• Task directions
Rewrite the rows below, changing every "Stockholm" to "Oslo" and leaving everything else as it is. Omit the picture lines from your answer.

______

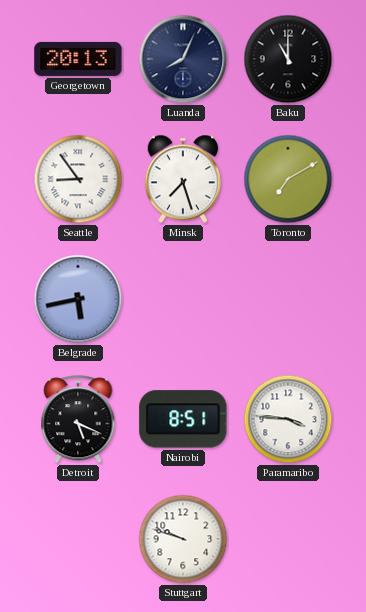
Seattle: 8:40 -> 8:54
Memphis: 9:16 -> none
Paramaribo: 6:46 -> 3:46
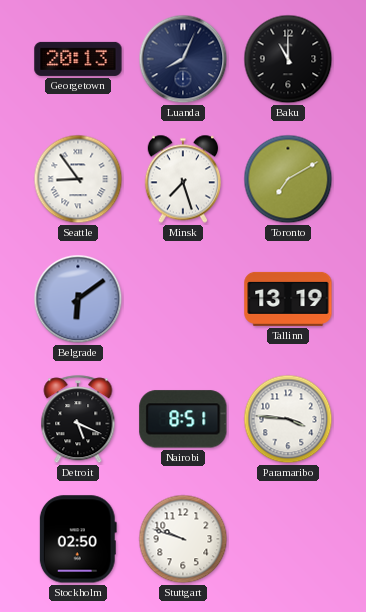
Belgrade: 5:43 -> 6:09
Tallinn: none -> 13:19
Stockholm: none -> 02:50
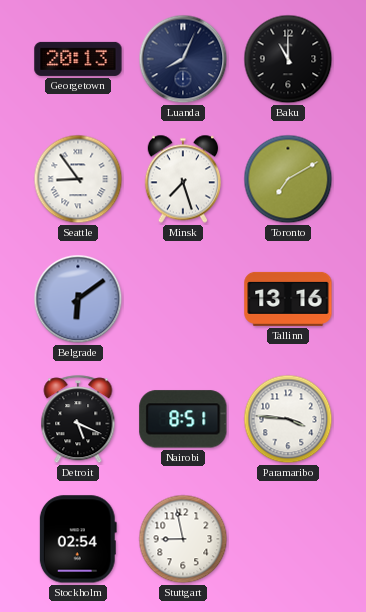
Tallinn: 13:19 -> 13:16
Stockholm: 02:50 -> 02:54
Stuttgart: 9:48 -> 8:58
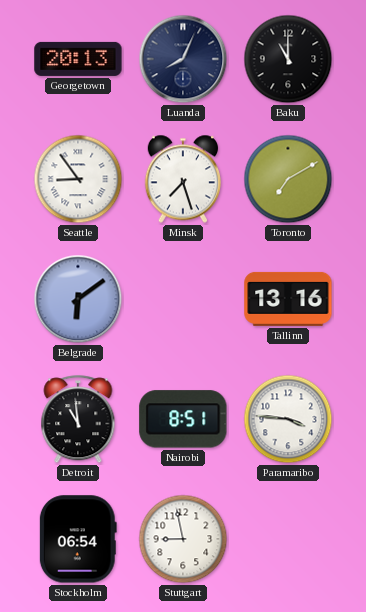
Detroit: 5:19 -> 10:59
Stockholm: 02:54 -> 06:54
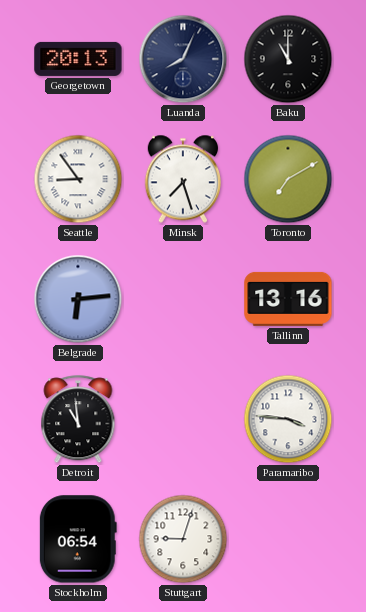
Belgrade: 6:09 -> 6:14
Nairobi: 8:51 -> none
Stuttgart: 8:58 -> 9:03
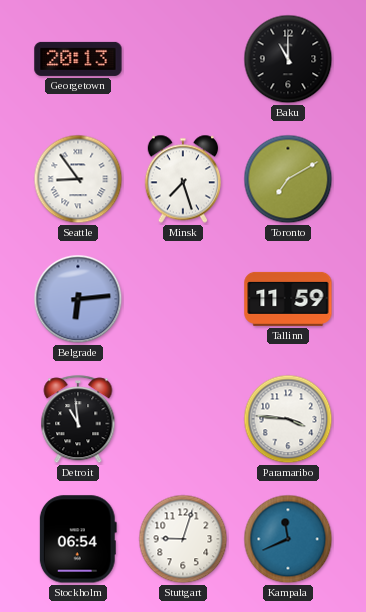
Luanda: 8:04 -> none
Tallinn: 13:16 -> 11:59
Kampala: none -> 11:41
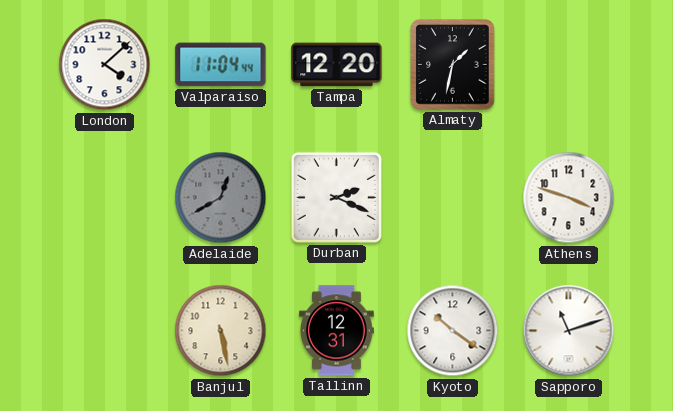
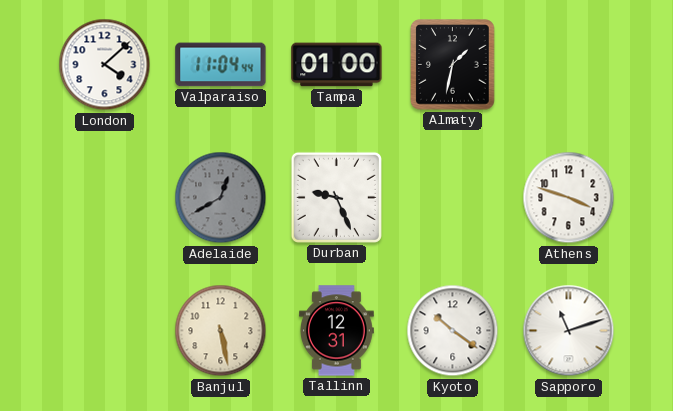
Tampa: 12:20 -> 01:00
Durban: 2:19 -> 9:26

______

• Task result
Seattle: 8:40 -> 8:54
Memphis: 9:16 -> none
Paramaribo: 6:46 -> 3:46
Belgrade: 5:43 -> 6:09
Tallinn: none -> 13:19
Oslo: none -> 02:50
Tallinn: 13:19 -> 13:16
Oslo: 02:50 -> 02:54
Stuttgart: 9:48 -> 8:58
Detroit: 5:19 -> 10:59
Oslo: 02:54 -> 06:54
Belgrade: 6:09 -> 6:14
Nairobi: 8:51 -> none
Stuttgart: 8:58 -> 9:03
Luanda: 8:04 -> none
Tallinn: 13:16 -> 11:59
Kampala: none -> 11:41
Tampa: 12:20 -> 01:00
Durban: 2:19 -> 9:26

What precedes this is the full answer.